Top of Material for this exercise
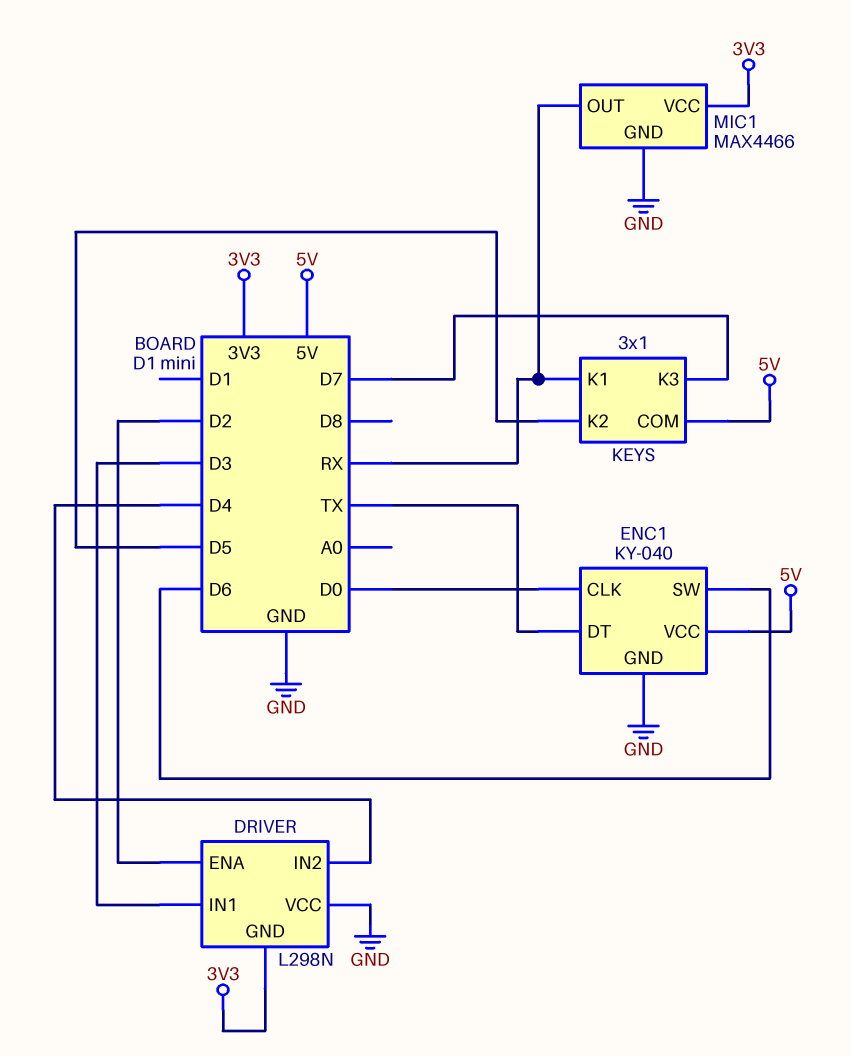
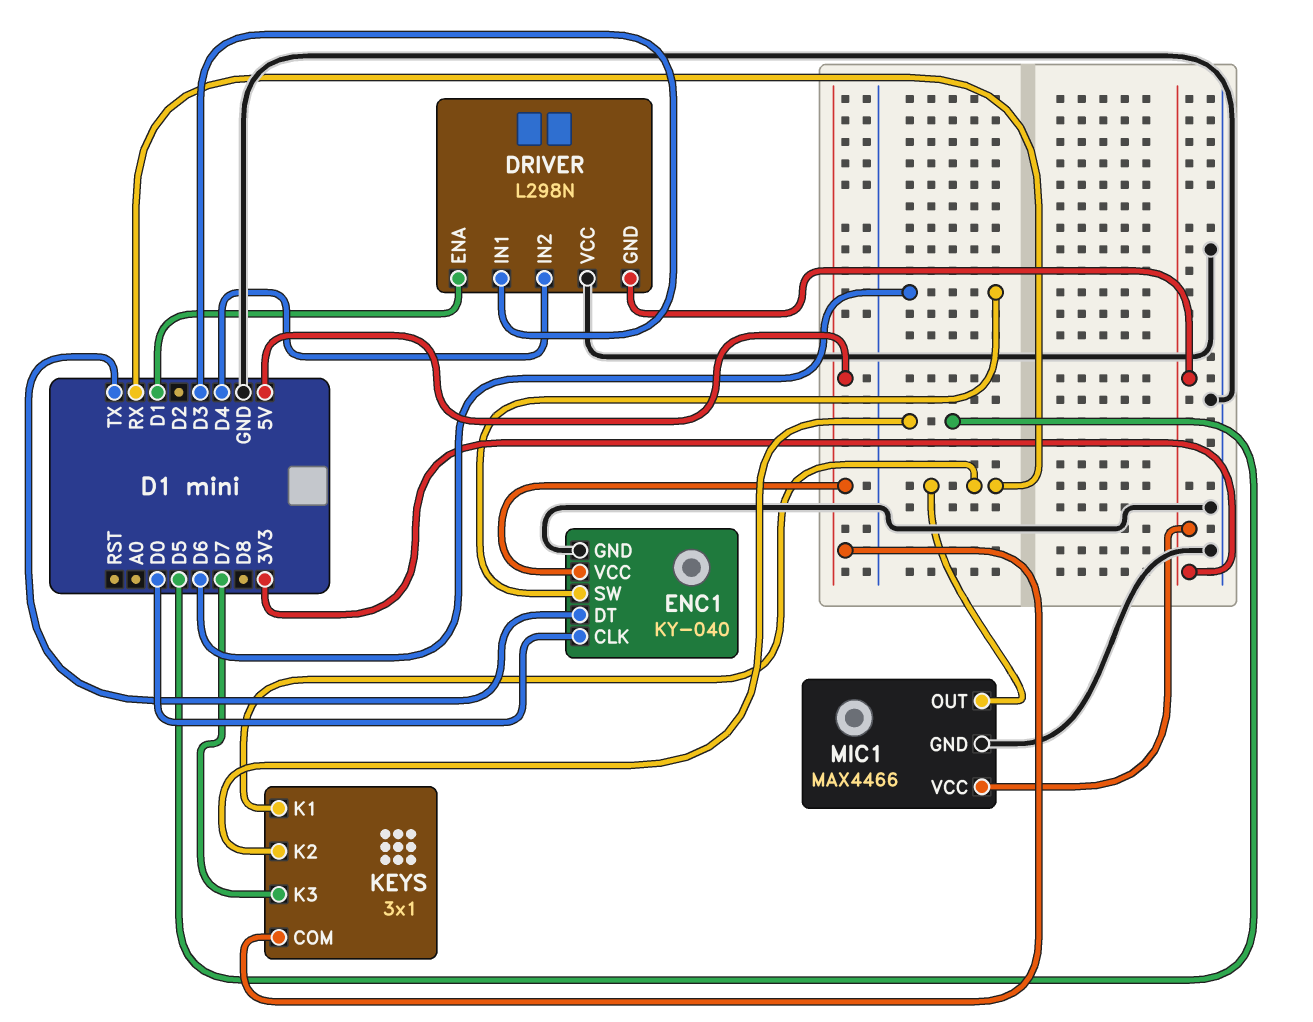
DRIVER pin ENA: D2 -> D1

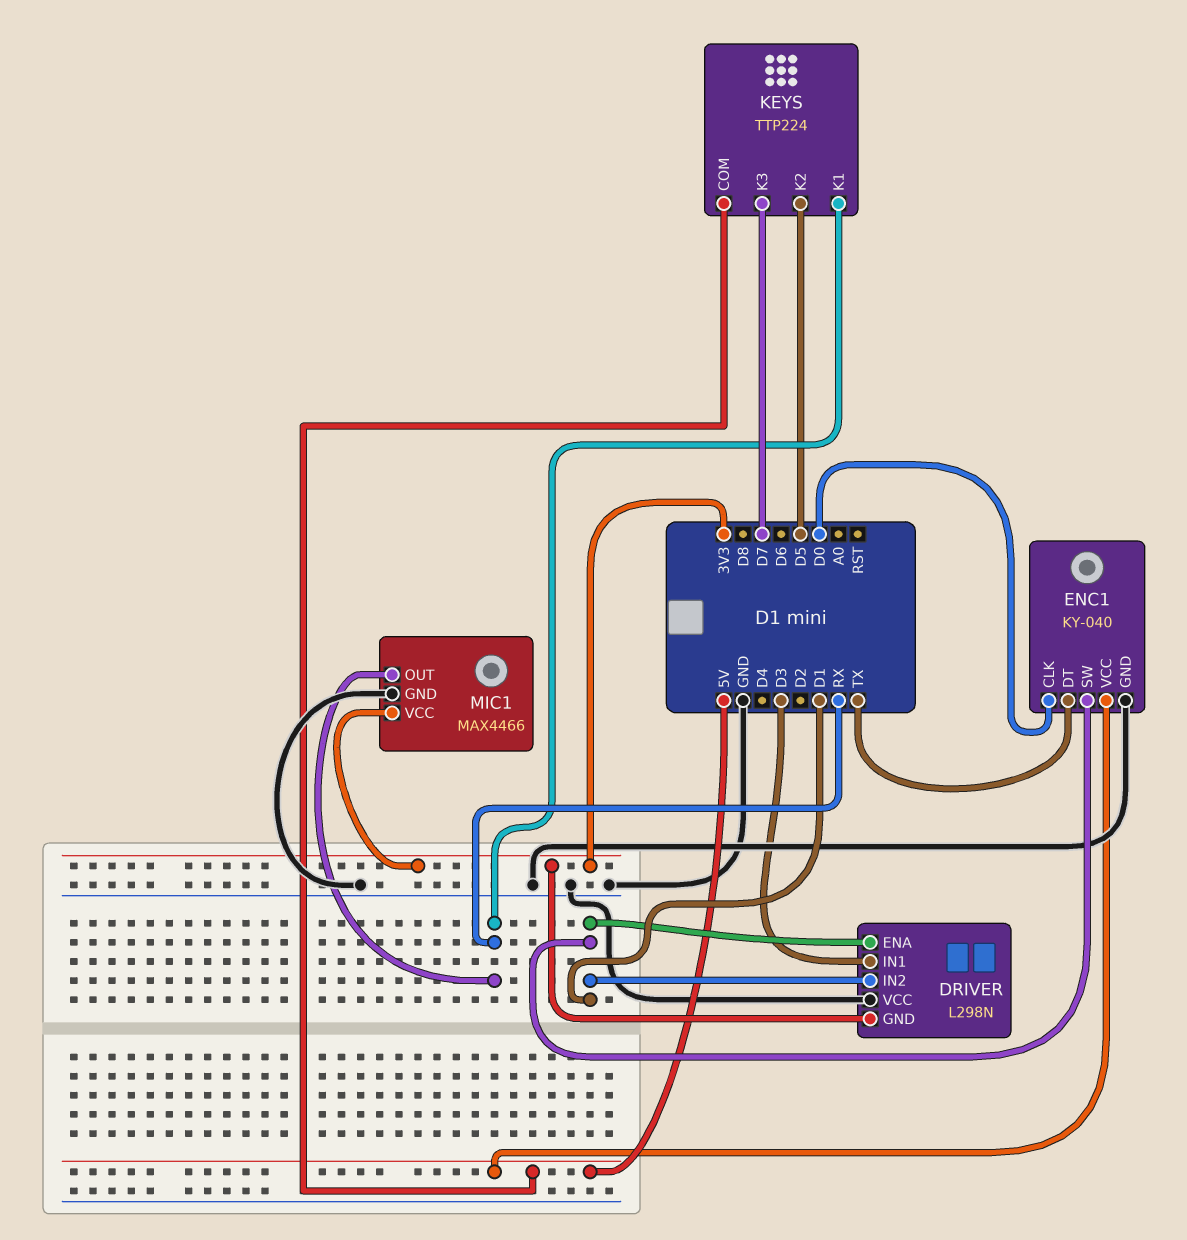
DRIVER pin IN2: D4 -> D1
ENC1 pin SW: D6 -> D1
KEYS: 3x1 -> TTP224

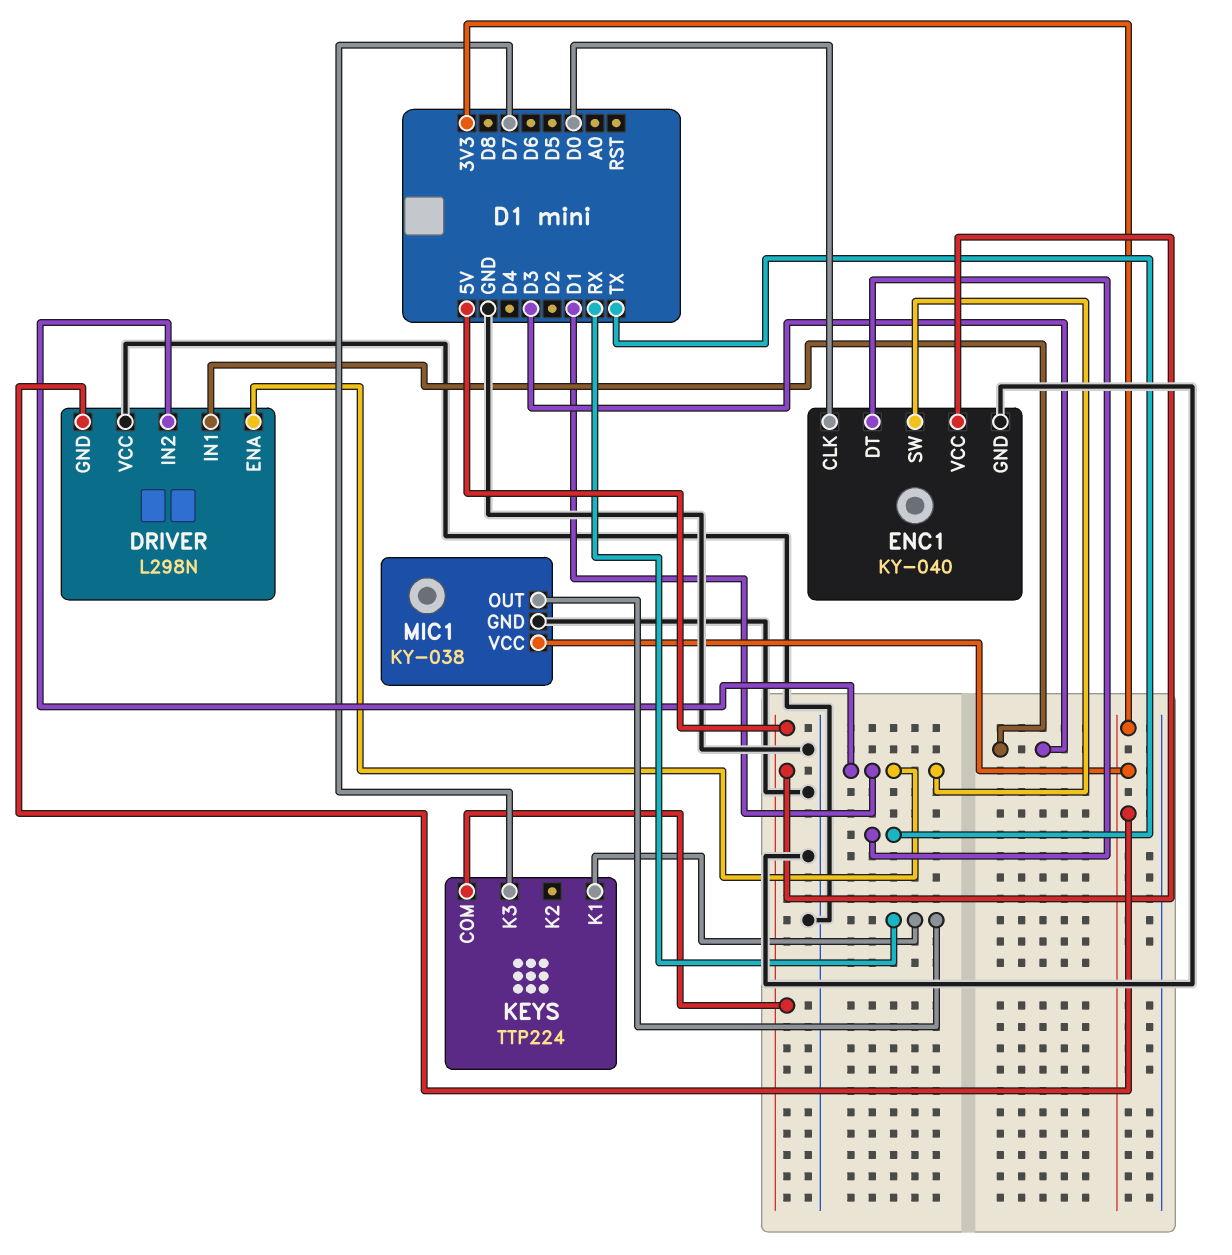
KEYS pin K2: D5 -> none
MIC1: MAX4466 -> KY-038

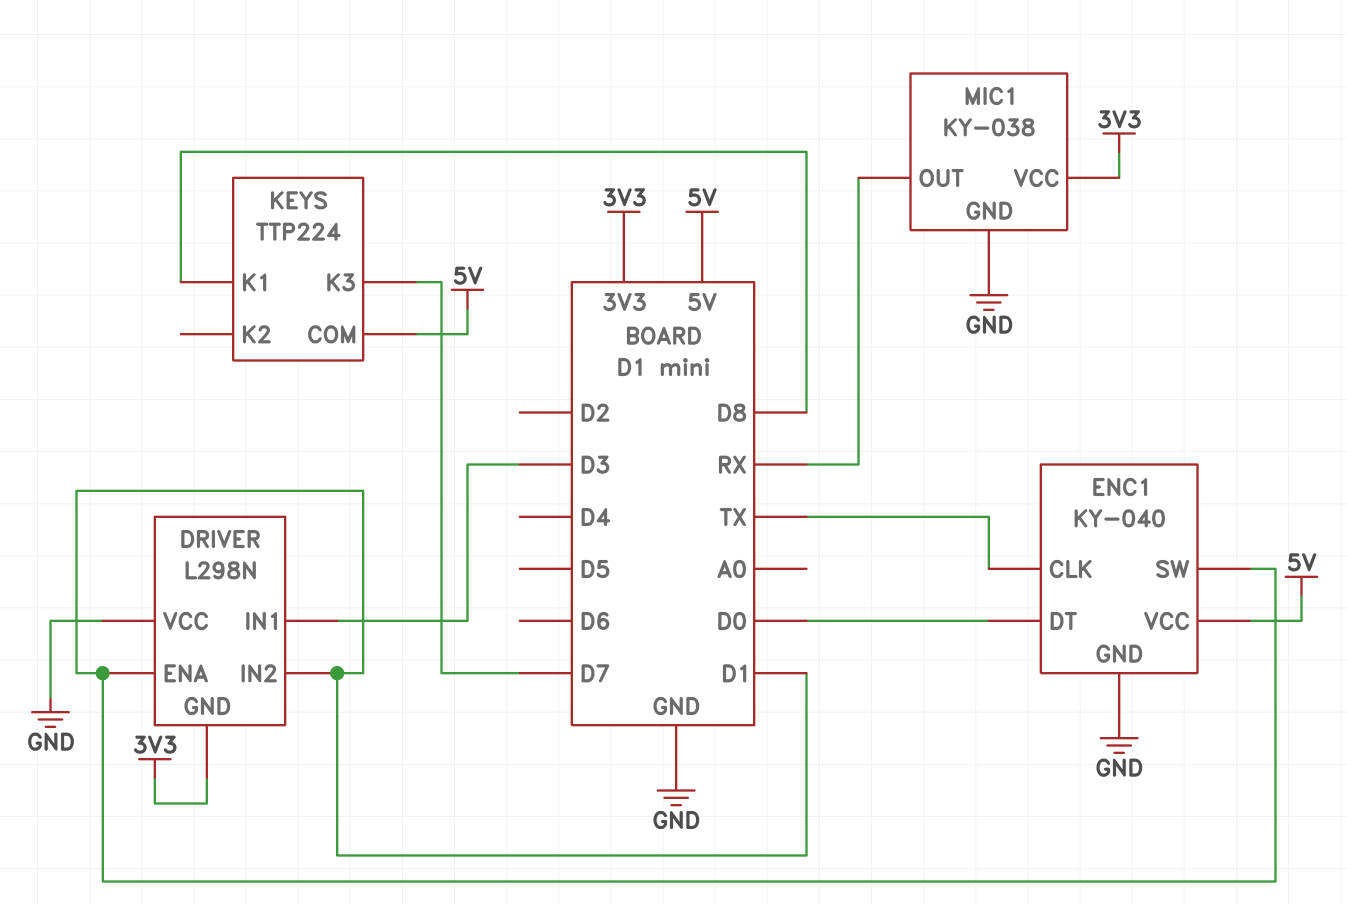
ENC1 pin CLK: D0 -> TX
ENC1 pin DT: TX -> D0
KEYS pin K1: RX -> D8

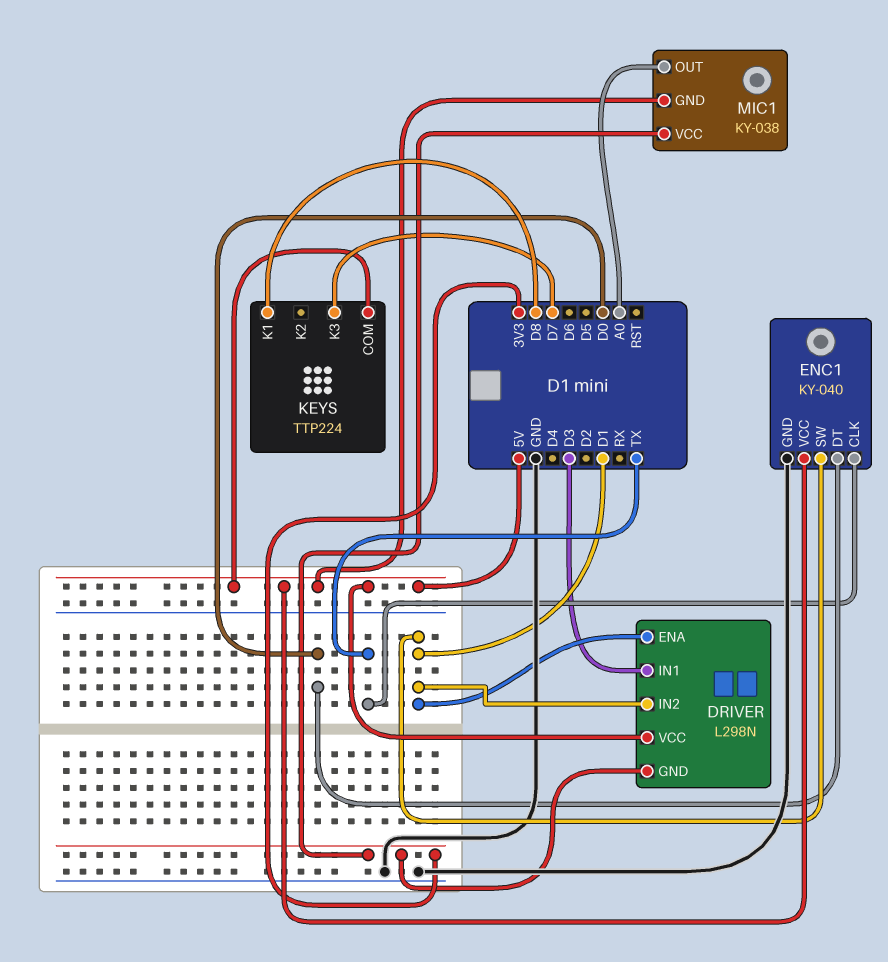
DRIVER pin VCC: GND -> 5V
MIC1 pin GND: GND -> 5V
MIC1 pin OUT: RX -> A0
Bottom of Material for this exercise
What belongs in the answer is each line above, reproduced exactly, and no picture.

DRIVER pin ENA: D2 -> D1

DRIVER pin IN2: D4 -> D1
ENC1 pin SW: D6 -> D1
KEYS: 3x1 -> TTP224

KEYS pin K2: D5 -> none
MIC1: MAX4466 -> KY-038

ENC1 pin CLK: D0 -> TX
ENC1 pin DT: TX -> D0
KEYS pin K1: RX -> D8

DRIVER pin VCC: GND -> 5V
MIC1 pin GND: GND -> 5V
MIC1 pin OUT: RX -> A0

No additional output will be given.